-- INPUT --
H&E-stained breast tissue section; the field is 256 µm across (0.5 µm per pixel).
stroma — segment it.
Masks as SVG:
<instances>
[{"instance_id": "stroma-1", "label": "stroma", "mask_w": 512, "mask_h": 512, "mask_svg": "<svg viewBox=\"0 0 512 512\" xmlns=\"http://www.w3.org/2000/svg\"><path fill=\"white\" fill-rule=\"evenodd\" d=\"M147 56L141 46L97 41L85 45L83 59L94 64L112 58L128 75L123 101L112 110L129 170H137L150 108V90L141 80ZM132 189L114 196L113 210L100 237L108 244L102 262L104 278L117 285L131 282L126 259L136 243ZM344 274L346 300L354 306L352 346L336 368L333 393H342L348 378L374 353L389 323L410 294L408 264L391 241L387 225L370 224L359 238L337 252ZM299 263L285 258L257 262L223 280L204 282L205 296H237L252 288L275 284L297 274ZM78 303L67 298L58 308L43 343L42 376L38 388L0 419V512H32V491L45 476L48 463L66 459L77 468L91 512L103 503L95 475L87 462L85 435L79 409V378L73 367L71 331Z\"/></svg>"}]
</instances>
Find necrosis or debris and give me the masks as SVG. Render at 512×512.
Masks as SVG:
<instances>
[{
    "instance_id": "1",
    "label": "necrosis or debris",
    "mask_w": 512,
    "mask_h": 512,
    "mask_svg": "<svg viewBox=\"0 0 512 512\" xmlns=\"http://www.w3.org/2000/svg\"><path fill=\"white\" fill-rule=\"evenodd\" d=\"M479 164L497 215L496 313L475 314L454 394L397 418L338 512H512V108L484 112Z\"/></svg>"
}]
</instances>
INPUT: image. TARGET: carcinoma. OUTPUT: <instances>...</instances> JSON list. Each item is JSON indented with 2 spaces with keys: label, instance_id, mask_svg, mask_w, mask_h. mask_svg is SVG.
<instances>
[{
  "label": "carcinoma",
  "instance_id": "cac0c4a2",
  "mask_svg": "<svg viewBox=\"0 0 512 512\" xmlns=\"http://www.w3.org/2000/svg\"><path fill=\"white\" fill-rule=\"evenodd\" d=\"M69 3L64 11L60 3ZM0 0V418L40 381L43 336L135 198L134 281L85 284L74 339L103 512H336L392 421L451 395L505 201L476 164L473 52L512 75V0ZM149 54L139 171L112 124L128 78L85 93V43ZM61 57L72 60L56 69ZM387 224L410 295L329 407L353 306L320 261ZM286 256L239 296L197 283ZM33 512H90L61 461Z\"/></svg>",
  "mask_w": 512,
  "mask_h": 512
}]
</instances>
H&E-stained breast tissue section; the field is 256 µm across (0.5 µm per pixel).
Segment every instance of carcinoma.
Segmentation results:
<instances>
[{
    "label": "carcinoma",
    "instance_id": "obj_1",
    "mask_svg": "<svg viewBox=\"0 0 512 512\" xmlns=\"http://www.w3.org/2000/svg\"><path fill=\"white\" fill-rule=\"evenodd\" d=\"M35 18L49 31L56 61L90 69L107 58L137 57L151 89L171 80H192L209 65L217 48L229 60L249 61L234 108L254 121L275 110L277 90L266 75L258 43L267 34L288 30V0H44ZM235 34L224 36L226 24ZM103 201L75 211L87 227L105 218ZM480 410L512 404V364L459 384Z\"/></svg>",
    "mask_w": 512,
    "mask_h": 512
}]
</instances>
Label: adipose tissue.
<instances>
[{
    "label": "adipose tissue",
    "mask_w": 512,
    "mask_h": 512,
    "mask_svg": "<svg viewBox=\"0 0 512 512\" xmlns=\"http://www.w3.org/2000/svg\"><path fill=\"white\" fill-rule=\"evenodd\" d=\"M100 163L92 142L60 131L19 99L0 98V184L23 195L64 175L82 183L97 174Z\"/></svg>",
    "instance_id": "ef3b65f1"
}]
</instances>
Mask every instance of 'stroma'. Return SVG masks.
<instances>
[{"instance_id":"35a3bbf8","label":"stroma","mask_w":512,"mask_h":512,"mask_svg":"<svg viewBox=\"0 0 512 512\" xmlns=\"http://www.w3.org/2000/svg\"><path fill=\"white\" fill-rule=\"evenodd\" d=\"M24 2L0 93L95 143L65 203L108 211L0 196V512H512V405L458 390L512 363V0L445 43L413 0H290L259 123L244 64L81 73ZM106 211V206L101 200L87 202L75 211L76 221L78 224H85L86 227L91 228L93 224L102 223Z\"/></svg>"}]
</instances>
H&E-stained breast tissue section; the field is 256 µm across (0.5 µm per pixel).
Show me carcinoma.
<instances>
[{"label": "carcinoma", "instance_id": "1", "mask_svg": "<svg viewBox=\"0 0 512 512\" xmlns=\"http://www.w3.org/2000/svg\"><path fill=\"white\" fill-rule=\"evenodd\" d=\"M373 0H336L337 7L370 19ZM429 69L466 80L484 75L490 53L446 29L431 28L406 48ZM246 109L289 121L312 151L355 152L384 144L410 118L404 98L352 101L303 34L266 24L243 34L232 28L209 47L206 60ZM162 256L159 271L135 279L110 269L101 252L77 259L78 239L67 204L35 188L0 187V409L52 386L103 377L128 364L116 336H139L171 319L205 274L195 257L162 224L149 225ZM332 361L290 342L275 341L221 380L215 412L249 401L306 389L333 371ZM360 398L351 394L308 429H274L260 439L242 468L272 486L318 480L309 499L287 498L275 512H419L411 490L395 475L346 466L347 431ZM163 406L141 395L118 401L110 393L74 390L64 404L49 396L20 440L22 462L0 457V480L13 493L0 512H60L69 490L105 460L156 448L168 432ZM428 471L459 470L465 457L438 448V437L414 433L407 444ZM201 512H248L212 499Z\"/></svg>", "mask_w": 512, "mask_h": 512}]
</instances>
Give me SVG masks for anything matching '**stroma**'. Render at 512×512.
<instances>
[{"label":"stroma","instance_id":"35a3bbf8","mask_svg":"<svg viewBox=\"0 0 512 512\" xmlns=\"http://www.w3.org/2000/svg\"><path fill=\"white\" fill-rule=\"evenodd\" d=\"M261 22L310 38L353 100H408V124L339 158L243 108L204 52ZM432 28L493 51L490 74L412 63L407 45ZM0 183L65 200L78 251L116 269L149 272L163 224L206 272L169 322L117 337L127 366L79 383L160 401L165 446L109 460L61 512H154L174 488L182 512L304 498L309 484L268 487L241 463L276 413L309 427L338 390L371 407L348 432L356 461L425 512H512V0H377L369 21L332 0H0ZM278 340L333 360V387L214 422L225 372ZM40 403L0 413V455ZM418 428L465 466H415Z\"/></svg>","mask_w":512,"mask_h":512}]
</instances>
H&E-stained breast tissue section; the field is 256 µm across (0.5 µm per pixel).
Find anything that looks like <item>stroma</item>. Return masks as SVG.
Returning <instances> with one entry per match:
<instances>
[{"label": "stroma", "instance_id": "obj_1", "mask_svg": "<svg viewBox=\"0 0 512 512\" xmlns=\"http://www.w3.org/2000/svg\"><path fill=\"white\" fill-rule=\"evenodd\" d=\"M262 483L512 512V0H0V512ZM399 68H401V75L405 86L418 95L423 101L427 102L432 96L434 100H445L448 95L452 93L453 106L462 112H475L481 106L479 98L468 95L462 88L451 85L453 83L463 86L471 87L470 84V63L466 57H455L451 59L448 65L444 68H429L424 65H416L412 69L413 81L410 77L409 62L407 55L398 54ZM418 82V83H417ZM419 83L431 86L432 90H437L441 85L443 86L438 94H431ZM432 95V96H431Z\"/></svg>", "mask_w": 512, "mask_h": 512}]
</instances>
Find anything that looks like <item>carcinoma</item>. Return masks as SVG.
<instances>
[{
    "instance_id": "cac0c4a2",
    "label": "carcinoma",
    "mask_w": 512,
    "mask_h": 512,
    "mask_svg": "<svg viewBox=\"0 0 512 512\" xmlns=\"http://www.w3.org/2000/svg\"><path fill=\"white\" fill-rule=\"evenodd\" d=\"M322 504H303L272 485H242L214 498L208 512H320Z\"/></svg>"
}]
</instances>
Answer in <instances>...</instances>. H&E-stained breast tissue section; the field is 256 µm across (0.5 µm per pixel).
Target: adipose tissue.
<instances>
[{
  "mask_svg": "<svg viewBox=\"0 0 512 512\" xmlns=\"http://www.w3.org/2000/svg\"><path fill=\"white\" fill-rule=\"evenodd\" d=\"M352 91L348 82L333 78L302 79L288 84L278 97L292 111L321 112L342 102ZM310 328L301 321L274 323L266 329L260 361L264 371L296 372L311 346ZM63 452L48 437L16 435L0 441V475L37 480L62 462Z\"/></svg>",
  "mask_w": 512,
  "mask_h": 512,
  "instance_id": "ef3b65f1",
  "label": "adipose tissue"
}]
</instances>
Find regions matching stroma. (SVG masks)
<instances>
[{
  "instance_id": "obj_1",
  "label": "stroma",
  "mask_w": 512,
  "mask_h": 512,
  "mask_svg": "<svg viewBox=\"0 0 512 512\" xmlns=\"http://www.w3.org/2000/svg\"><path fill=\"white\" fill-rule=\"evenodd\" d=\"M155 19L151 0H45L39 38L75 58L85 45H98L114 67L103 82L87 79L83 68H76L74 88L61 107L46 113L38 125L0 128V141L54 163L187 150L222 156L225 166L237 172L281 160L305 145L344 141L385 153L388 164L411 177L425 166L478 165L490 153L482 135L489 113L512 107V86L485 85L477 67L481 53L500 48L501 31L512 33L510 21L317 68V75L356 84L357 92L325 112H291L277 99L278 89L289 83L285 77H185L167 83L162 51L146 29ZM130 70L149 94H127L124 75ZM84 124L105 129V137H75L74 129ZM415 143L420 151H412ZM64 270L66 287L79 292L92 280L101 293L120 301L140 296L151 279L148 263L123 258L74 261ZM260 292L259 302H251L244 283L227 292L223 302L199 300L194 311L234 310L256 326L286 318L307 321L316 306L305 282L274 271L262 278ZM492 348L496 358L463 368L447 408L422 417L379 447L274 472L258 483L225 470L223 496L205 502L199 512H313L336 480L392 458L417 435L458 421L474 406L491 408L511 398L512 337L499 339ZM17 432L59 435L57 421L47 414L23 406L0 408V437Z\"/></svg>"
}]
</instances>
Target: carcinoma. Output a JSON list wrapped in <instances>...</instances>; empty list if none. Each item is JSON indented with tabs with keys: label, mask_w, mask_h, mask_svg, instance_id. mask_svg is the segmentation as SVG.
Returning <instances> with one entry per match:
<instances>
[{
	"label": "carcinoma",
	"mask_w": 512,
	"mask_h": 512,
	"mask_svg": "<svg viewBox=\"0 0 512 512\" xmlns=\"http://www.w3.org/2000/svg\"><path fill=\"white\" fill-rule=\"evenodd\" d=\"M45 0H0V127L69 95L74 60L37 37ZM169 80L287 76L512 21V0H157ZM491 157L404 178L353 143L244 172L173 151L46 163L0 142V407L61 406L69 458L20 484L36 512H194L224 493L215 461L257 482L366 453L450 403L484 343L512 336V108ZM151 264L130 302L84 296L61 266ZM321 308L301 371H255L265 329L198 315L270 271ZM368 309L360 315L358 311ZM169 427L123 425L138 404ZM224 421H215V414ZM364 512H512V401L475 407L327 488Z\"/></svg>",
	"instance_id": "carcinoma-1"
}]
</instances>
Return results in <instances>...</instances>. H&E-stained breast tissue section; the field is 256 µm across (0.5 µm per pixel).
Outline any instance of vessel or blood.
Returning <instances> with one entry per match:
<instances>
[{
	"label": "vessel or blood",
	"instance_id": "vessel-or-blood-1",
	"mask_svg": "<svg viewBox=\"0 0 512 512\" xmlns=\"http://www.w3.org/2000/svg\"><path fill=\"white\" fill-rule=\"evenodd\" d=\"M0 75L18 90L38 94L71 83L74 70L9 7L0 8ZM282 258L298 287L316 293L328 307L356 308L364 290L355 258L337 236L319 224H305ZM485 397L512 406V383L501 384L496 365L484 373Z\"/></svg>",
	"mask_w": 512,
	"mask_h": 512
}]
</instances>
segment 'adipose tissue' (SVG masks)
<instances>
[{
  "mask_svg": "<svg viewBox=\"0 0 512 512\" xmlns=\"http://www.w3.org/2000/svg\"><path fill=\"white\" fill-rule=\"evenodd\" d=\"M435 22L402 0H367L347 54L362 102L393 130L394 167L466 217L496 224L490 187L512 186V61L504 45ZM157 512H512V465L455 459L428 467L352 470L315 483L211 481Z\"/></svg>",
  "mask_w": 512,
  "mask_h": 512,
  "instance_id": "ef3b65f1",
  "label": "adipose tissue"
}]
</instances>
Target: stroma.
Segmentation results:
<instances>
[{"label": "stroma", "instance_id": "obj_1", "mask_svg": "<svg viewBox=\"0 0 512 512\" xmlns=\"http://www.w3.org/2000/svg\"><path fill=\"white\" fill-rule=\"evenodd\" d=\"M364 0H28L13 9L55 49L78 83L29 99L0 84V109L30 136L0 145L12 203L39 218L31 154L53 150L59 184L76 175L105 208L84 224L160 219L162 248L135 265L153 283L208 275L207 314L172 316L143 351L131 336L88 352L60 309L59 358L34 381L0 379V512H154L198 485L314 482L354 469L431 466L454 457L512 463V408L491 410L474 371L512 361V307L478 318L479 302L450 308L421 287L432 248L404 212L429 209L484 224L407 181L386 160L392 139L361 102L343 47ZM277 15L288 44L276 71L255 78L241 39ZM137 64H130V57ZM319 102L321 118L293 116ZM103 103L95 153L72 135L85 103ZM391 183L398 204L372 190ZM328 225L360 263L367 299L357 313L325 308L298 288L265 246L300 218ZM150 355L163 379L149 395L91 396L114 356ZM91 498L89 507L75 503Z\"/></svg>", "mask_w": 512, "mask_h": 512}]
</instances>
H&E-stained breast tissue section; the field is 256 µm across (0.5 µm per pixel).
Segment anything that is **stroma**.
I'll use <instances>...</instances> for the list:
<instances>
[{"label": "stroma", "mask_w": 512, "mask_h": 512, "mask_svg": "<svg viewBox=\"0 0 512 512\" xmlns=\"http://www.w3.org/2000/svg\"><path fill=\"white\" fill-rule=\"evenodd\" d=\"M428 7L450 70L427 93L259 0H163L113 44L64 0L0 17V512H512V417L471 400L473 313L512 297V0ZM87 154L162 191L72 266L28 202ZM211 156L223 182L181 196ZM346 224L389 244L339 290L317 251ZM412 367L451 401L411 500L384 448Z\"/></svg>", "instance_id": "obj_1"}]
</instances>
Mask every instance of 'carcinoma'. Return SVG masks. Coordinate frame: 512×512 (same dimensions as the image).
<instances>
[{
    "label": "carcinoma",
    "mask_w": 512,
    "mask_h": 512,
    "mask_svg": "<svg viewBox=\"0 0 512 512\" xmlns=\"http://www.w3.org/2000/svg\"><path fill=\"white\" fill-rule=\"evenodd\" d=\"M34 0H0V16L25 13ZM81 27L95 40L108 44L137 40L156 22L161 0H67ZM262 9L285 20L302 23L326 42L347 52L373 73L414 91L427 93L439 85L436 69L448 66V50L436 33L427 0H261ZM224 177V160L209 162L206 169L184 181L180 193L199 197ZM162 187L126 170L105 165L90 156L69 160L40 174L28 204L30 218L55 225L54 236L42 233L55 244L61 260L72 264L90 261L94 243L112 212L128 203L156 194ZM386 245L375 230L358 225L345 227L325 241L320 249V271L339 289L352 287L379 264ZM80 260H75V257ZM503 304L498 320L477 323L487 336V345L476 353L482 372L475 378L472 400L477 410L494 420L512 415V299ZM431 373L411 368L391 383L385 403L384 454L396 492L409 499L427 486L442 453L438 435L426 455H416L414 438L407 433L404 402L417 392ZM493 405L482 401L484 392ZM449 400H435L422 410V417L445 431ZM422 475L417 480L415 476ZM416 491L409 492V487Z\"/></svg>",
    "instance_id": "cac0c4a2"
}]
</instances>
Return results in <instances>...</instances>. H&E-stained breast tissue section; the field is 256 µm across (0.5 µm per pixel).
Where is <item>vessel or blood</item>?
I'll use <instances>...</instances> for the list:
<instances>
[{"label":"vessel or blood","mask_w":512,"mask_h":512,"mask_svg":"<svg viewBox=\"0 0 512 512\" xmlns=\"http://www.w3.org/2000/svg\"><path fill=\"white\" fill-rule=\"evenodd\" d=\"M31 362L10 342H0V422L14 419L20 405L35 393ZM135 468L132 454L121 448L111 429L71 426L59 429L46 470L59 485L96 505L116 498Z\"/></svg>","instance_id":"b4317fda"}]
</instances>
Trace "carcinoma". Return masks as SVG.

-- EXERCISE PROMPT --
Write the lines out exactly, from the one with "Where is <item>vessel or blood</item>?" down to the last line of the listing, and leave out all others.

-- SOLUTION FOR THIS PROBLEM --
Where is <item>vessel or blood</item>?
I'll use <instances>...</instances> for the list:
<instances>
[{"label":"vessel or blood","mask_w":512,"mask_h":512,"mask_svg":"<svg viewBox=\"0 0 512 512\" xmlns=\"http://www.w3.org/2000/svg\"><path fill=\"white\" fill-rule=\"evenodd\" d=\"M31 362L10 342H0V422L14 419L20 405L35 393ZM135 468L132 454L121 448L111 429L71 426L59 429L46 470L59 485L96 505L116 498Z\"/></svg>","instance_id":"b4317fda"}]
</instances>
Trace "carcinoma". Return masks as SVG.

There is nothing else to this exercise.